Assignment: Transcribe exactly the line containing "(569, 190) = (632, 133): green" and every line after it, through the end of the records below.

------ Task data

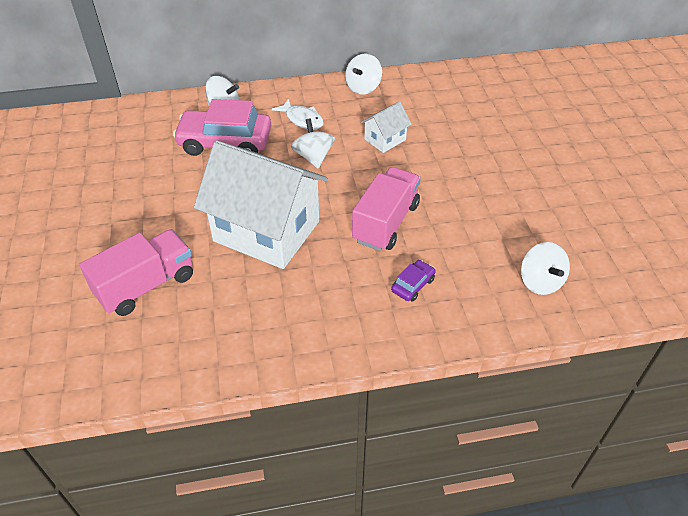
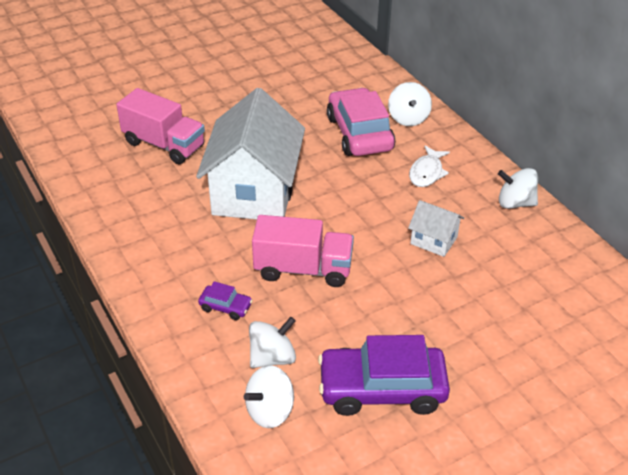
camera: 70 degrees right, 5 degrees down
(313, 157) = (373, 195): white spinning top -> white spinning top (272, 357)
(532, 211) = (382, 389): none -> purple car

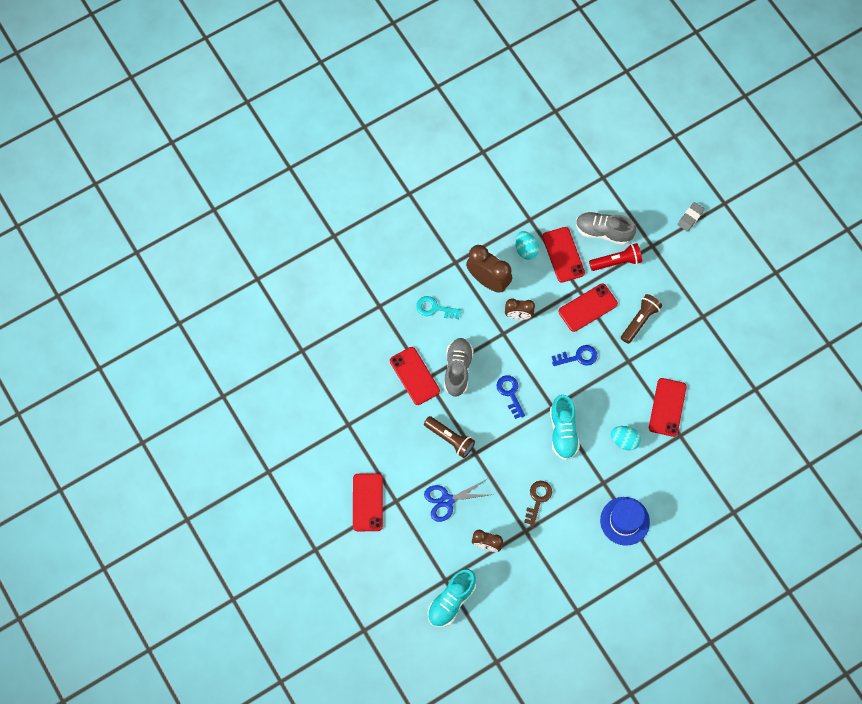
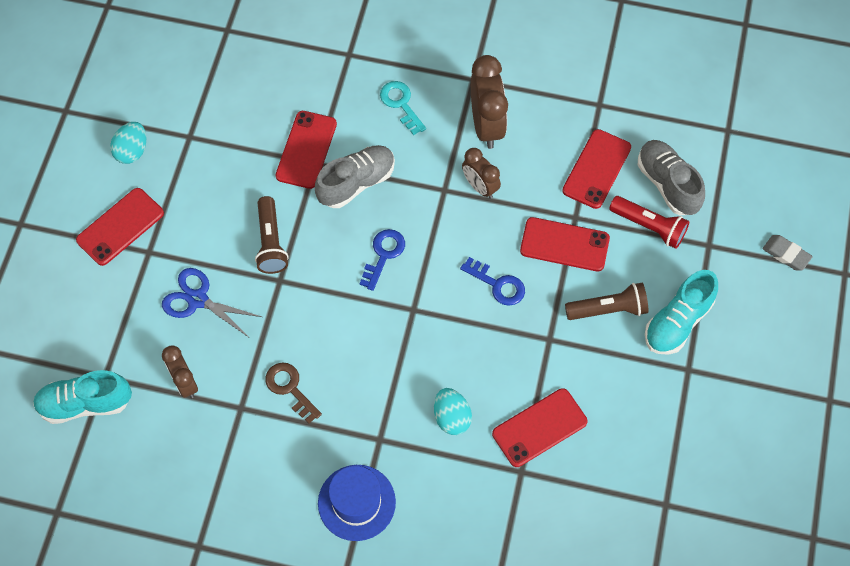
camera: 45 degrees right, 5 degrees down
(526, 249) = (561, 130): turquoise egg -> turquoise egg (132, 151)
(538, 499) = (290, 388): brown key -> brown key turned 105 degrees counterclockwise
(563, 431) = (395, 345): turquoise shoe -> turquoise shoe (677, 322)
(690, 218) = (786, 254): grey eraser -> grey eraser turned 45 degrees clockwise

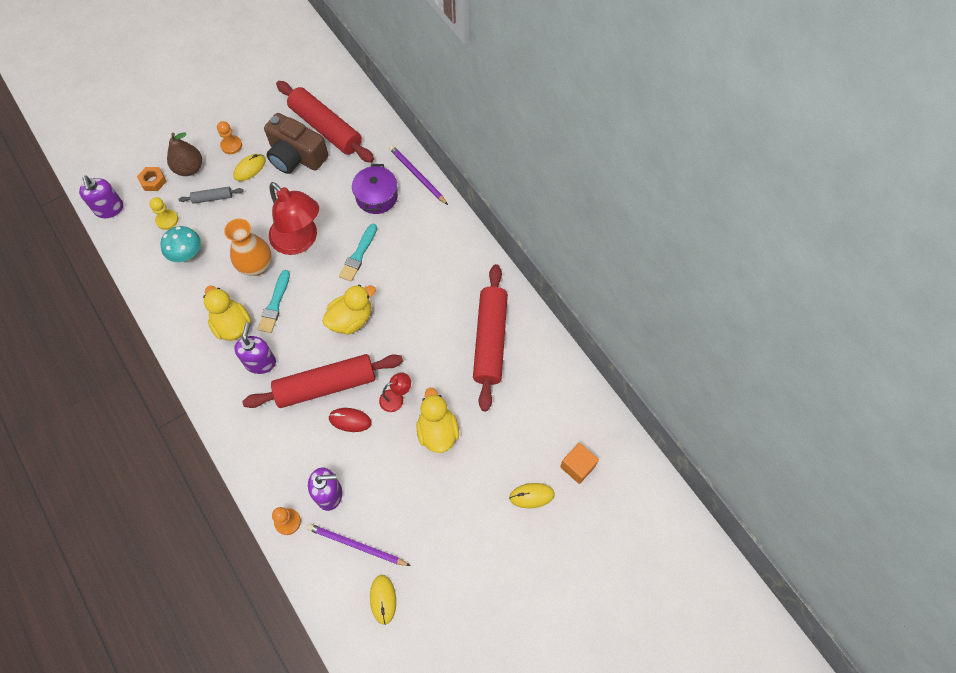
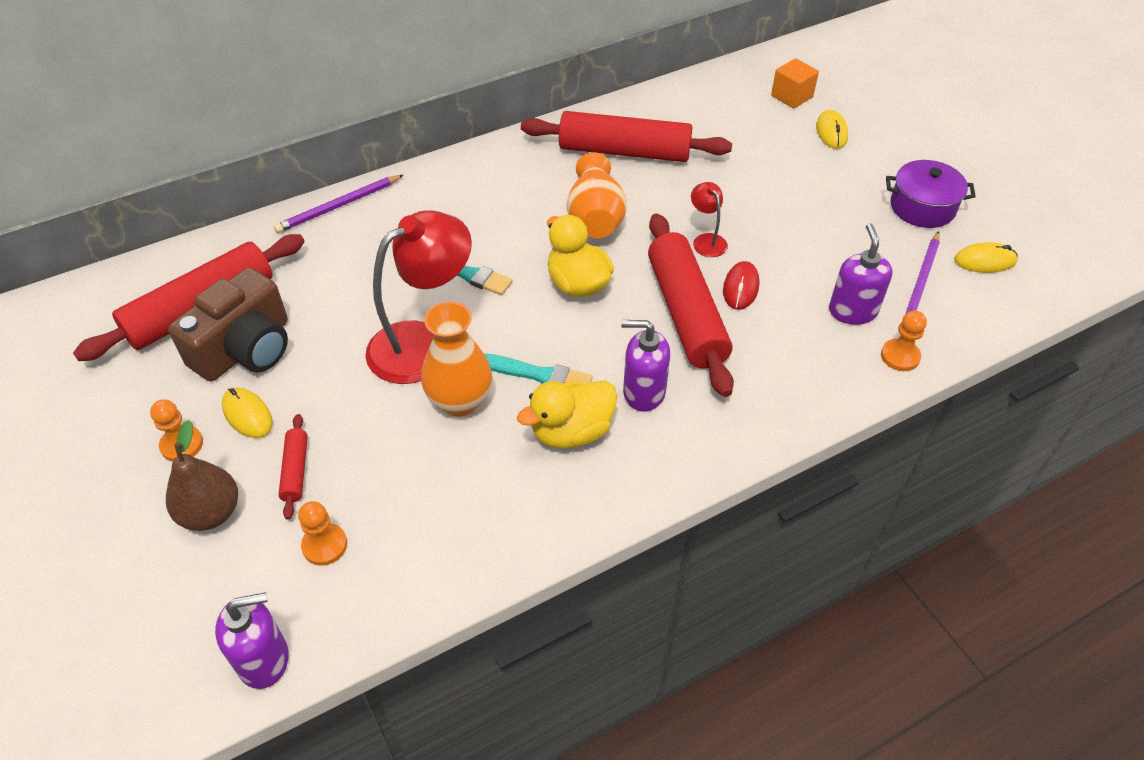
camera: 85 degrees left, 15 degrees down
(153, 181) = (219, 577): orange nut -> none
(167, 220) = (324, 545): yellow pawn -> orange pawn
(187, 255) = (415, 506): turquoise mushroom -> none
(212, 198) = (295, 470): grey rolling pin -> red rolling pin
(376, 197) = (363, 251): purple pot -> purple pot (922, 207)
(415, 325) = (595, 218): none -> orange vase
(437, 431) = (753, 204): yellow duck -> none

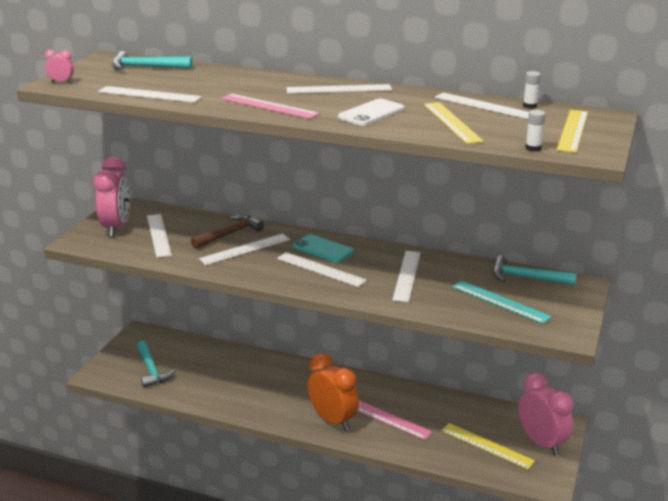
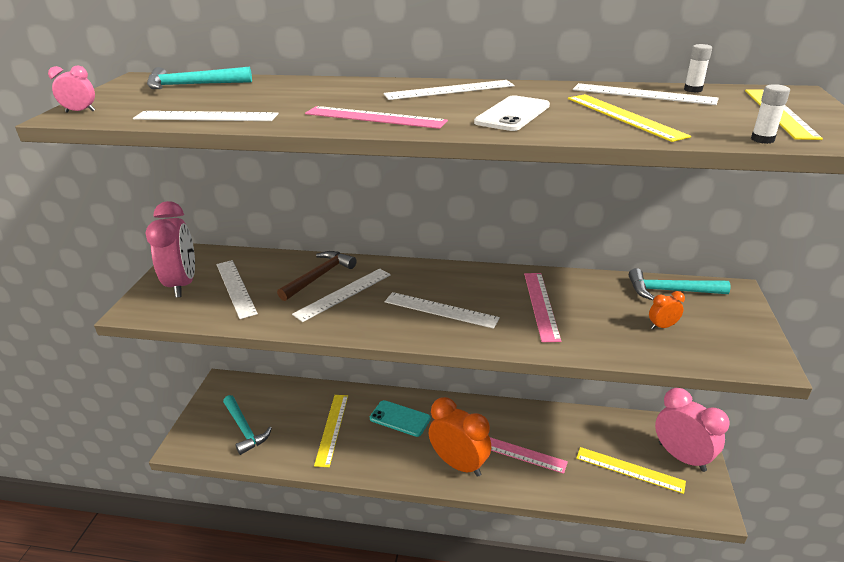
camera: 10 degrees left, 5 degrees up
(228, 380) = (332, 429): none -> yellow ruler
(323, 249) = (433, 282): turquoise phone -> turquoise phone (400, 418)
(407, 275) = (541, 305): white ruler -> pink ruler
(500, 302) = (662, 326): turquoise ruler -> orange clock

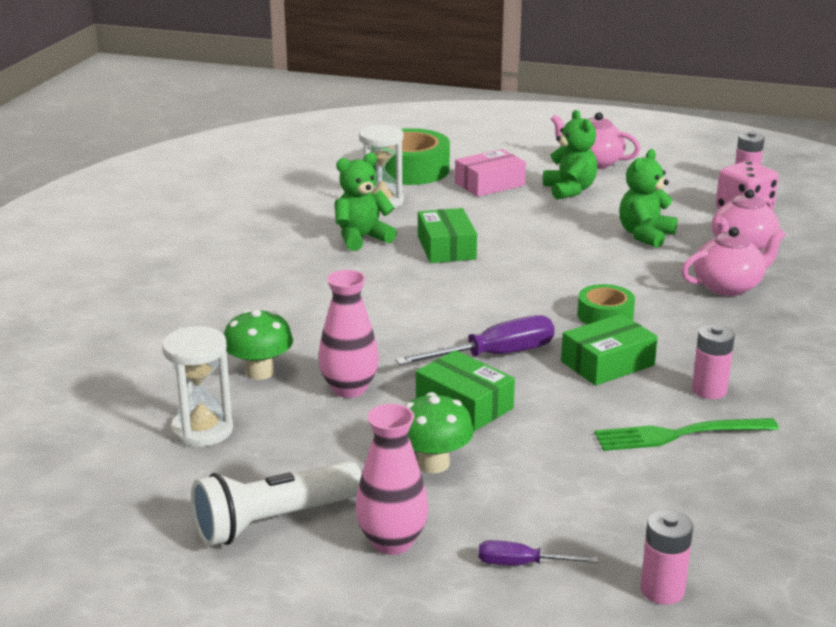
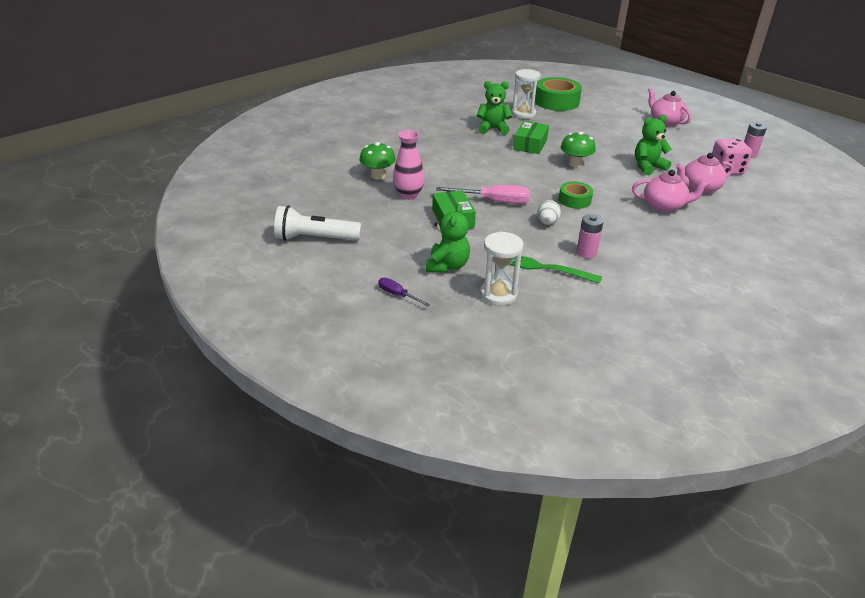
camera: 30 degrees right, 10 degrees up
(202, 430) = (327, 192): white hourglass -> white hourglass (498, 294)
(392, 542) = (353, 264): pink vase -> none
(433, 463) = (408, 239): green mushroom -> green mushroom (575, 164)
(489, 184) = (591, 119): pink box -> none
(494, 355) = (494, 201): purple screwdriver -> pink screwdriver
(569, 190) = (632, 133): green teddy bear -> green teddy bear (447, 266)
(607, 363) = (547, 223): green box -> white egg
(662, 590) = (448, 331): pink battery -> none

------------

Your response:
(569, 190) = (632, 133): green teddy bear -> green teddy bear (447, 266)
(607, 363) = (547, 223): green box -> white egg
(662, 590) = (448, 331): pink battery -> none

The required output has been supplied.